== Your objective ==
Please retype the entries exactly as they stand, leaving out any pictures.

Scene comparison data
== == ==
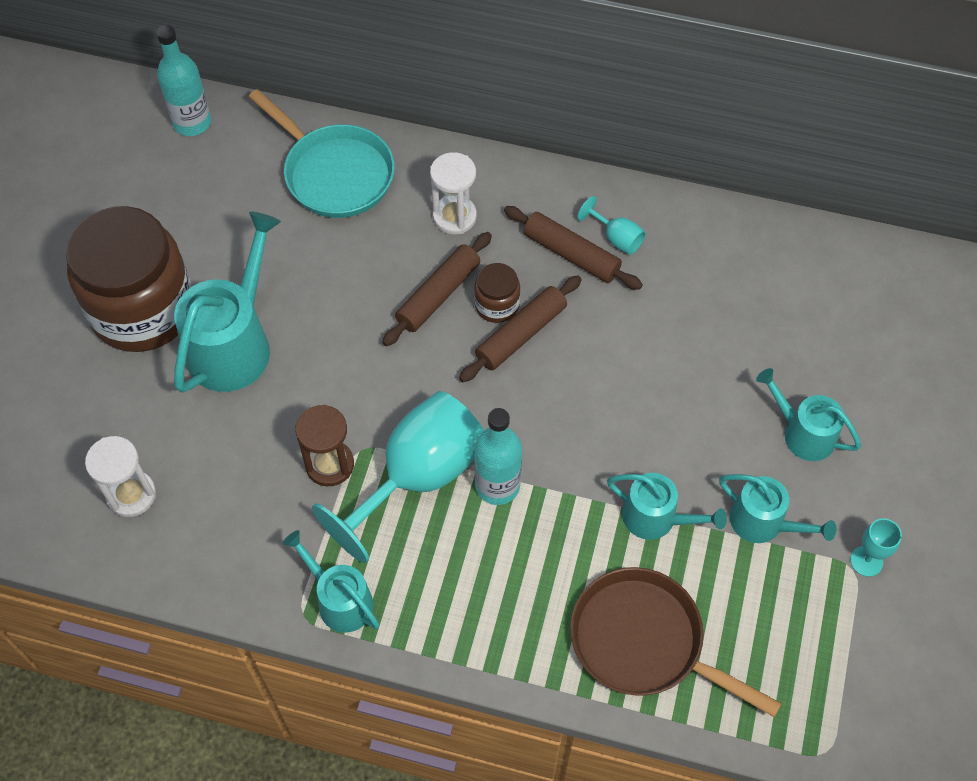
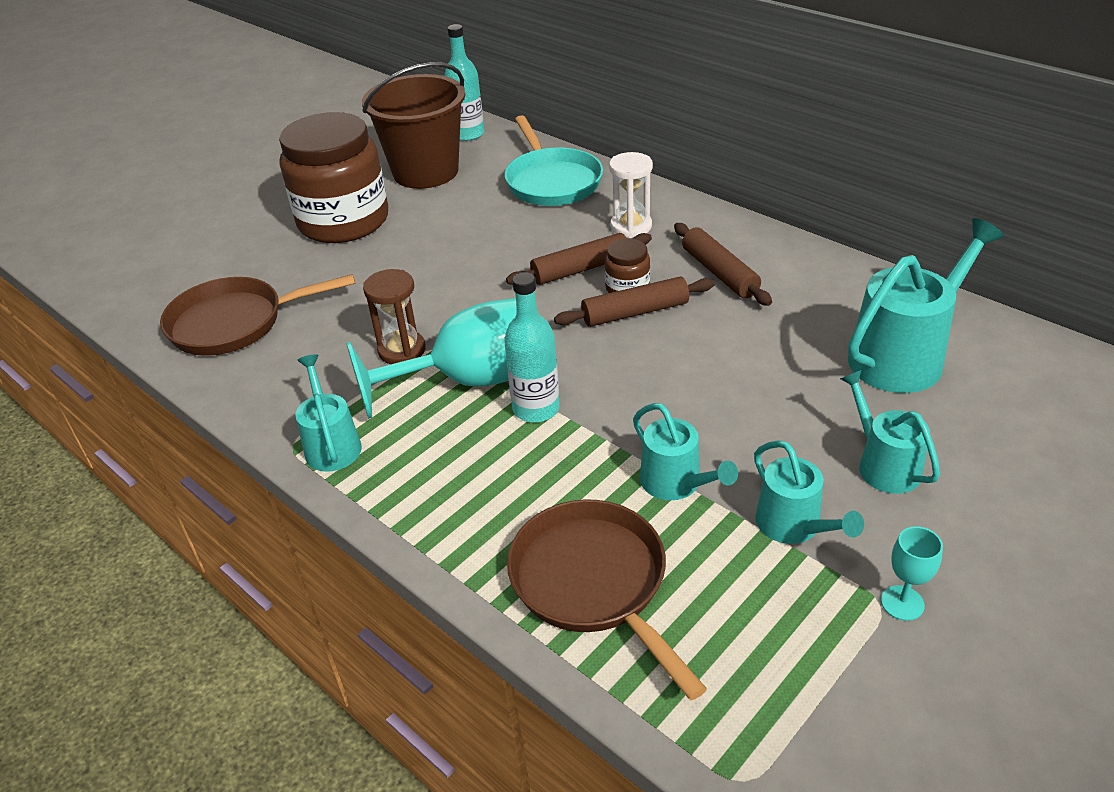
camera: 30 degrees right, 20 degrees down
(131, 495) = (235, 323): white hourglass -> brown pan
(183, 201) = (425, 172): none -> brown bucket
(234, 344) = (392, 257): turquoise watering can -> turquoise watering can (903, 356)
(616, 238) = (770, 272): turquoise goblet -> none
== == ==
== Answer section ==
camera: 30 degrees right, 20 degrees down
(131, 495) = (235, 323): white hourglass -> brown pan
(183, 201) = (425, 172): none -> brown bucket
(234, 344) = (392, 257): turquoise watering can -> turquoise watering can (903, 356)
(616, 238) = (770, 272): turquoise goblet -> none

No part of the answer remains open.